_Stated problem_.
Starting at the line that contains "INPUT: image. TARGET: 'carcinoma'.", retype each line to the end of the listing below. Include both ends, but not the pictures.

Records contained in a dataset:
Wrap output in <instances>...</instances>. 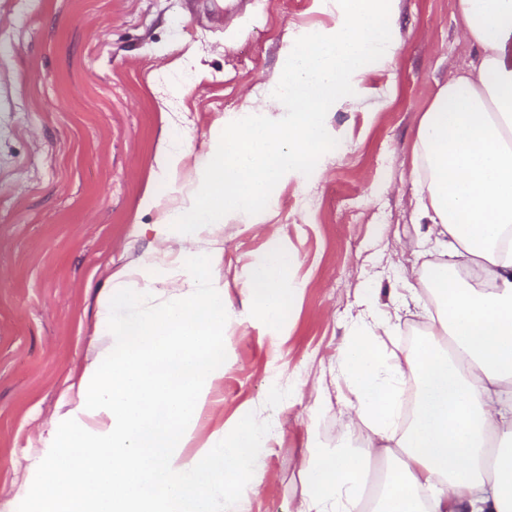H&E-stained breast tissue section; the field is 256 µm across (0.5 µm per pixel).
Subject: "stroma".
I'll use <instances>...</instances> for the list:
<instances>
[{"label": "stroma", "mask_w": 512, "mask_h": 512, "mask_svg": "<svg viewBox=\"0 0 512 512\" xmlns=\"http://www.w3.org/2000/svg\"><path fill=\"white\" fill-rule=\"evenodd\" d=\"M456 0H392L393 54L356 100L331 110L324 148L276 185L250 223L224 229L221 277L234 313L224 376L180 454L264 403L273 438L264 478L242 475L248 512H295L299 460L336 441L354 399L331 369L365 294L398 328L403 349L422 307L396 294L410 262L417 185L412 148L422 113L474 48ZM336 0H0V512H30L20 489L51 453L60 405L101 332L112 270L149 260L157 210L146 191L187 192L215 127L245 115L279 123L262 93L301 41L336 23ZM186 156L177 174L154 162L160 138ZM298 258L293 310L269 322L241 288L273 249Z\"/></svg>", "instance_id": "1"}]
</instances>
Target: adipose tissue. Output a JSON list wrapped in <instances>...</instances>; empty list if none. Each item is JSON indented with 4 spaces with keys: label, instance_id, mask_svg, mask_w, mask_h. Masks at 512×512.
Listing matches in <instances>:
<instances>
[{
    "label": "adipose tissue",
    "instance_id": "adipose-tissue-1",
    "mask_svg": "<svg viewBox=\"0 0 512 512\" xmlns=\"http://www.w3.org/2000/svg\"><path fill=\"white\" fill-rule=\"evenodd\" d=\"M338 20L289 54L264 105L280 124L244 119L217 130L186 195L162 200L152 262L177 274L163 301L143 266L111 273L99 302L104 339L77 384L39 480L24 488L35 512H244L241 474L264 475L272 434L262 408L203 452L179 457L214 383L224 376L231 303L216 277L224 226L250 218L272 187L327 138V113L353 81L392 54L383 0H338ZM478 50L423 113L413 147L419 186L408 250L451 238L448 257L412 265L402 288L428 296L421 339L384 356L375 340L396 326L364 299L336 359L356 399L332 448L309 447L296 512H512V0H457ZM294 254L252 264L249 300L273 322L290 310L284 278Z\"/></svg>",
    "mask_w": 512,
    "mask_h": 512
}]
</instances>
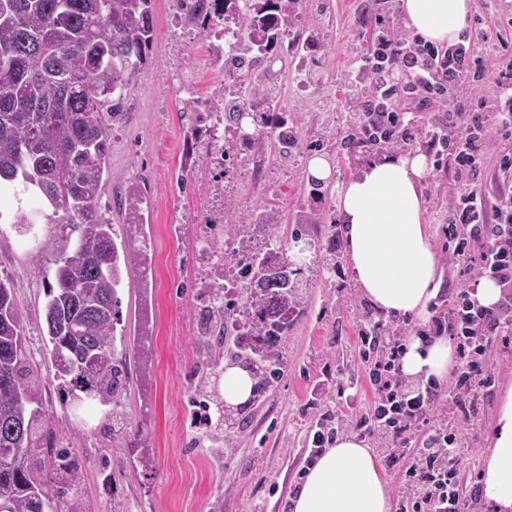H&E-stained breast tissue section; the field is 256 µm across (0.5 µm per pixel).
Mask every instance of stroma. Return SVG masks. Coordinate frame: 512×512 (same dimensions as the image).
Here are the masks:
<instances>
[{
  "label": "stroma",
  "mask_w": 512,
  "mask_h": 512,
  "mask_svg": "<svg viewBox=\"0 0 512 512\" xmlns=\"http://www.w3.org/2000/svg\"><path fill=\"white\" fill-rule=\"evenodd\" d=\"M155 35L137 80L125 89L128 121L114 126L97 206L109 218L119 253L138 256L146 277L126 274L118 291L120 317L115 349L126 354V393L119 408L124 434L104 444L93 414L74 410L48 382L44 405L58 447L86 458L85 496L93 512H291V500L307 465L308 427L321 405L311 389L326 378L344 388L341 410L356 421L374 400L357 351L362 314L371 306L358 288L345 247L338 211L340 184L373 158L434 150L414 140L394 146L352 138L359 120L351 100L363 90V60L379 31L405 30L398 0H299L289 29L288 54L257 65L266 91L298 137L282 156L275 136L262 133L251 150L261 172L239 165L233 182L205 167L200 152L186 154L184 141L194 121L189 98H206L223 85L211 66L210 40L194 24L177 28L175 0H152ZM500 40H480L483 29ZM475 55L485 61L512 58V0H472L466 30ZM191 80L190 92L180 88ZM462 111L493 119L500 100L499 77L488 69L475 83L455 89ZM329 160L332 176L322 196L311 195L307 162ZM247 210L267 213L275 232L290 238L300 211L316 209L322 221L302 236L308 256L299 266L308 288L304 310L285 337L287 368L241 416L244 427L215 447L211 427L196 424L203 401L195 397V366L208 353L196 301L197 220L216 188ZM462 186L453 170H430L422 186L431 243L442 287L432 304L447 306L466 278L448 259V214ZM136 192L139 219L129 222L125 198ZM26 214L32 230L18 234L14 221ZM50 207L26 193L0 197V278H12L27 324L31 361L39 372L51 367L42 333L45 280L56 267L47 241L59 231ZM494 377L462 455V470L481 484L493 446L499 407L512 389V335L494 337L489 360Z\"/></svg>",
  "instance_id": "1"
}]
</instances>
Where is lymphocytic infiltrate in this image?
Instances as JSON below:
<instances>
[{
	"instance_id": "lymphocytic-infiltrate-1",
	"label": "lymphocytic infiltrate",
	"mask_w": 512,
	"mask_h": 512,
	"mask_svg": "<svg viewBox=\"0 0 512 512\" xmlns=\"http://www.w3.org/2000/svg\"><path fill=\"white\" fill-rule=\"evenodd\" d=\"M367 64V110L362 131L374 140L405 142L416 137L430 148L447 150L448 161L467 186L456 199L448 220L453 259L470 282L488 278L501 289L502 300L492 309L477 305L469 289L456 291L450 306L432 317L424 338L448 337L459 359L449 387L435 383L407 384L399 360L405 345L394 327L365 314L359 330V356L368 363L374 401L355 423L361 435L377 440L387 467L404 465L407 493L400 512H480L481 501L465 494L461 483L459 449L464 424L479 414L492 378L486 358L493 337L512 333V157L504 156L497 169L503 189L490 193L483 179L484 150L492 129H512V61L500 70L508 112L488 127L481 114L451 109L447 119L422 123L406 117L398 101L417 99L427 104L451 103L462 75L483 78V63L471 46L440 49L416 39L387 33L372 49ZM481 251H474L475 243ZM455 405L461 425L437 423L447 405ZM425 434L422 447L411 439Z\"/></svg>"
}]
</instances>
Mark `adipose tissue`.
<instances>
[{
	"instance_id": "obj_1",
	"label": "adipose tissue",
	"mask_w": 512,
	"mask_h": 512,
	"mask_svg": "<svg viewBox=\"0 0 512 512\" xmlns=\"http://www.w3.org/2000/svg\"><path fill=\"white\" fill-rule=\"evenodd\" d=\"M401 11L422 39L448 45L465 31L470 0H401ZM427 172L424 154H386L339 189L354 279L389 315L427 318L440 289L421 192ZM453 364L452 348L441 338L429 344L411 340L401 359L404 374L438 380L447 378ZM483 493L496 512H512V394L499 411ZM292 512H390L375 453L357 436L339 437L307 470Z\"/></svg>"
}]
</instances>
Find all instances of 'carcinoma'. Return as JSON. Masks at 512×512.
<instances>
[{
    "mask_svg": "<svg viewBox=\"0 0 512 512\" xmlns=\"http://www.w3.org/2000/svg\"><path fill=\"white\" fill-rule=\"evenodd\" d=\"M186 20L203 31L221 16L238 23V46L265 58L281 45L297 0H180ZM154 38L152 0H0V183H19L40 194L58 221L79 230L48 241L59 258L46 283L43 320L51 345L53 377L63 399L84 403L113 431L111 405L123 391L121 359L113 346L122 270L137 261L119 254L112 224L99 212V194L109 152L110 123L127 117L123 89L138 76ZM244 98L224 101L215 89L207 101L224 104V119L244 105L264 106L263 125L278 130L279 152L298 139L261 80L243 84ZM278 275L265 277L268 257L253 254L241 274L243 307L255 312L253 336L264 348L244 344L228 309L214 312L219 335L207 340L219 354L200 367L212 382L214 424H240L239 412L219 389L222 358L252 380L249 402L263 397L284 363L281 336L302 303L280 243ZM43 378L31 364L23 314L9 280L0 279V512H92L82 492L86 461L53 437L43 410Z\"/></svg>",
    "mask_w": 512,
    "mask_h": 512,
    "instance_id": "obj_1",
    "label": "carcinoma"
}]
</instances>
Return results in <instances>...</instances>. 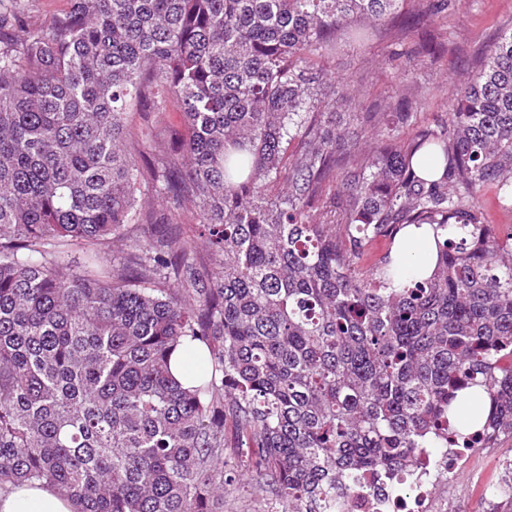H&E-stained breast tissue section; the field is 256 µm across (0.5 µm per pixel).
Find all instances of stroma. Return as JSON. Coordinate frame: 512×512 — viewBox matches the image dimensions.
<instances>
[{"label": "stroma", "instance_id": "1", "mask_svg": "<svg viewBox=\"0 0 512 512\" xmlns=\"http://www.w3.org/2000/svg\"><path fill=\"white\" fill-rule=\"evenodd\" d=\"M412 7L405 0L397 20L382 27L354 23L339 32L332 54L316 58L326 84L346 87L343 97L326 101L331 124L367 127L371 113L390 111L404 95L413 108L396 128L401 139L411 141L420 130H441L460 87L484 61L487 45L512 28V0H466L463 7L440 14L432 26L399 24ZM427 39L438 45L436 55L420 54ZM151 125L154 141L138 145L148 159L158 144H173L175 137L187 134L181 107L172 98L161 101ZM511 459V433L498 435L488 447L467 450L457 477L440 489L448 498V512H512V499L496 492L499 466Z\"/></svg>", "mask_w": 512, "mask_h": 512}]
</instances>
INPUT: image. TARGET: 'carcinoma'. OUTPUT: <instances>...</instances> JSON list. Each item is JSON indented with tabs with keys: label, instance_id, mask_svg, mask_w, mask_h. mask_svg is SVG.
<instances>
[{
	"label": "carcinoma",
	"instance_id": "cac0c4a2",
	"mask_svg": "<svg viewBox=\"0 0 512 512\" xmlns=\"http://www.w3.org/2000/svg\"><path fill=\"white\" fill-rule=\"evenodd\" d=\"M400 2L70 0L20 36L22 5L0 10V485L45 482L76 512H224L230 422L263 512H343L367 474L512 433V232L481 202L492 186L512 208V30L438 133L406 143L383 115L336 134L318 111L313 57ZM414 2L427 25L462 0ZM157 89L188 138L145 166L126 115ZM347 142L367 162L312 209ZM150 190L198 234L146 231ZM407 224L440 232L430 277L357 269ZM185 341L207 350L188 388L169 370ZM473 385L489 410L463 434Z\"/></svg>",
	"mask_w": 512,
	"mask_h": 512
}]
</instances>
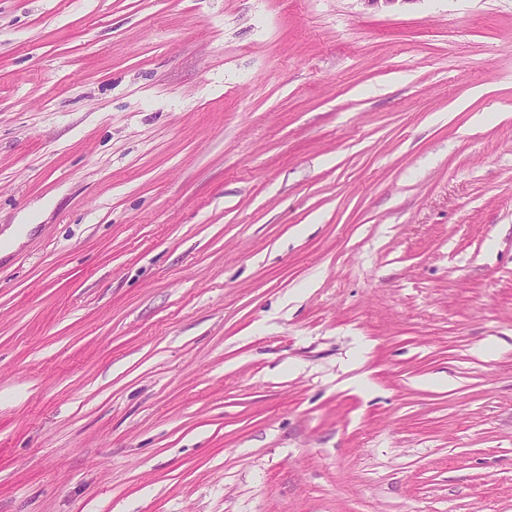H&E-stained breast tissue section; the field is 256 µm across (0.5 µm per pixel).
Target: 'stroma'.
<instances>
[{
	"instance_id": "35a3bbf8",
	"label": "stroma",
	"mask_w": 512,
	"mask_h": 512,
	"mask_svg": "<svg viewBox=\"0 0 512 512\" xmlns=\"http://www.w3.org/2000/svg\"><path fill=\"white\" fill-rule=\"evenodd\" d=\"M7 234L0 512H512V0H0Z\"/></svg>"
}]
</instances>
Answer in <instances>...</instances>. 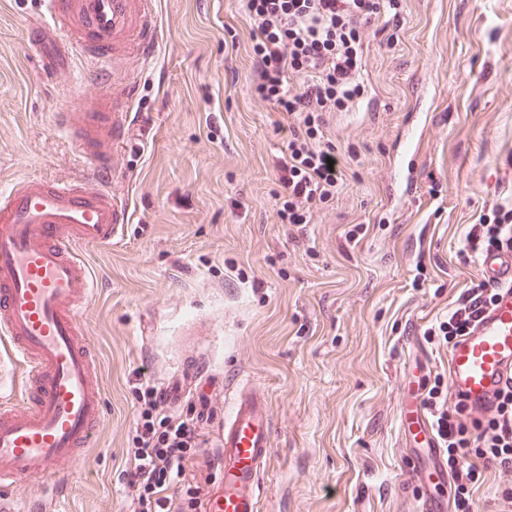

_Expected answer_.
INPUT: image. TARGET: 'carcinoma'. OUTPUT: <instances>...</instances> JSON list. Each item is JSON indented with tabs with keys: label, instance_id, mask_svg, mask_w, mask_h. mask_svg is SVG.
<instances>
[{
	"label": "carcinoma",
	"instance_id": "cac0c4a2",
	"mask_svg": "<svg viewBox=\"0 0 512 512\" xmlns=\"http://www.w3.org/2000/svg\"><path fill=\"white\" fill-rule=\"evenodd\" d=\"M400 2L70 0L20 36L22 5L0 10V485L45 482L76 512H224L230 422L263 512H343L367 474L512 433V232L481 202L492 186L512 208V30L438 133L406 143L383 115L336 134L318 111L313 57ZM414 2L427 25L462 0ZM157 89L188 138L145 166L126 115ZM347 142L367 162L312 209ZM150 190L198 234L146 231ZM407 224L440 232L430 277L357 269ZM185 341L207 350L188 388L169 370ZM473 385L489 410L463 434Z\"/></svg>",
	"mask_w": 512,
	"mask_h": 512
}]
</instances>
H&E-stained breast tissue section; the field is 256 µm across (0.5 µm per pixel).
Target: 'stroma'.
<instances>
[{
	"instance_id": "35a3bbf8",
	"label": "stroma",
	"mask_w": 512,
	"mask_h": 512,
	"mask_svg": "<svg viewBox=\"0 0 512 512\" xmlns=\"http://www.w3.org/2000/svg\"><path fill=\"white\" fill-rule=\"evenodd\" d=\"M7 234L0 512H512V0H0Z\"/></svg>"
}]
</instances>
Answer in <instances>...</instances>. 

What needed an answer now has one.